** Exercise brief **
Repeat every line of the data exactly, but not the pictures.

** Collected data **
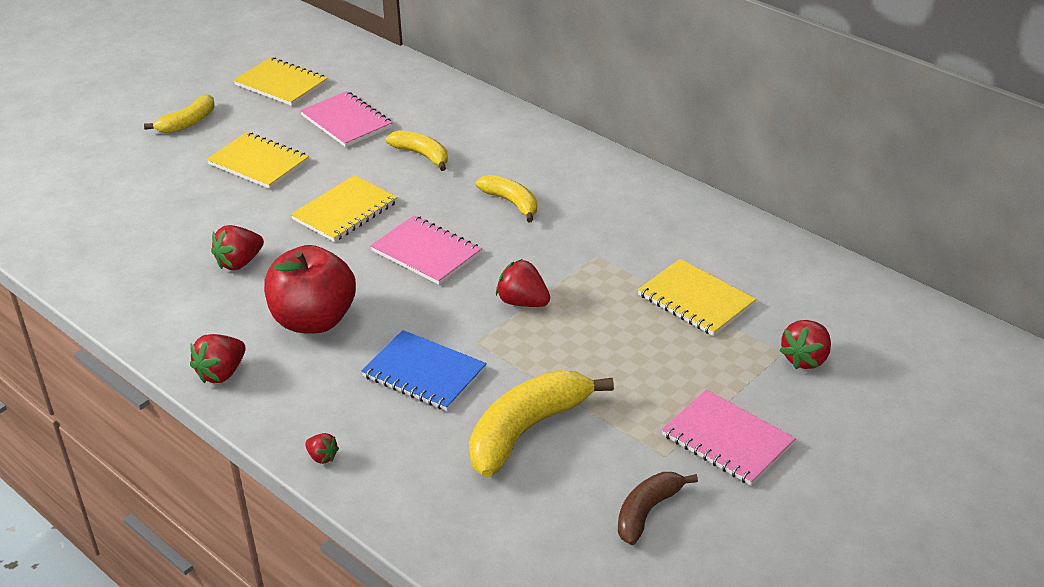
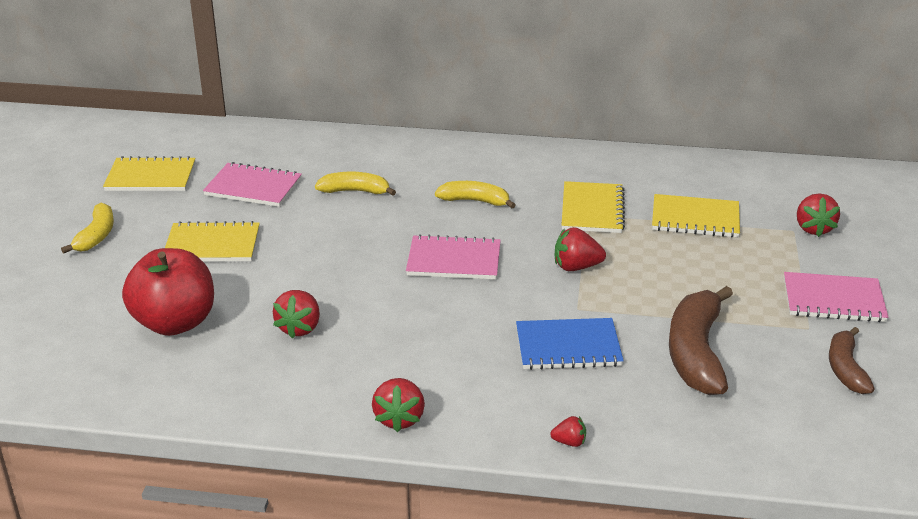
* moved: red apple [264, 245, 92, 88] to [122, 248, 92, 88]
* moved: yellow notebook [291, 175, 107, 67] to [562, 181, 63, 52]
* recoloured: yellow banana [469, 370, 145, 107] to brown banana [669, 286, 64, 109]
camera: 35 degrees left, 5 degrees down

** Result **
* moved: red apple [264, 245, 92, 88] to [122, 248, 92, 88]
* moved: yellow notebook [291, 175, 107, 67] to [562, 181, 63, 52]
* recoloured: yellow banana [469, 370, 145, 107] to brown banana [669, 286, 64, 109]
camera: 35 degrees left, 5 degrees down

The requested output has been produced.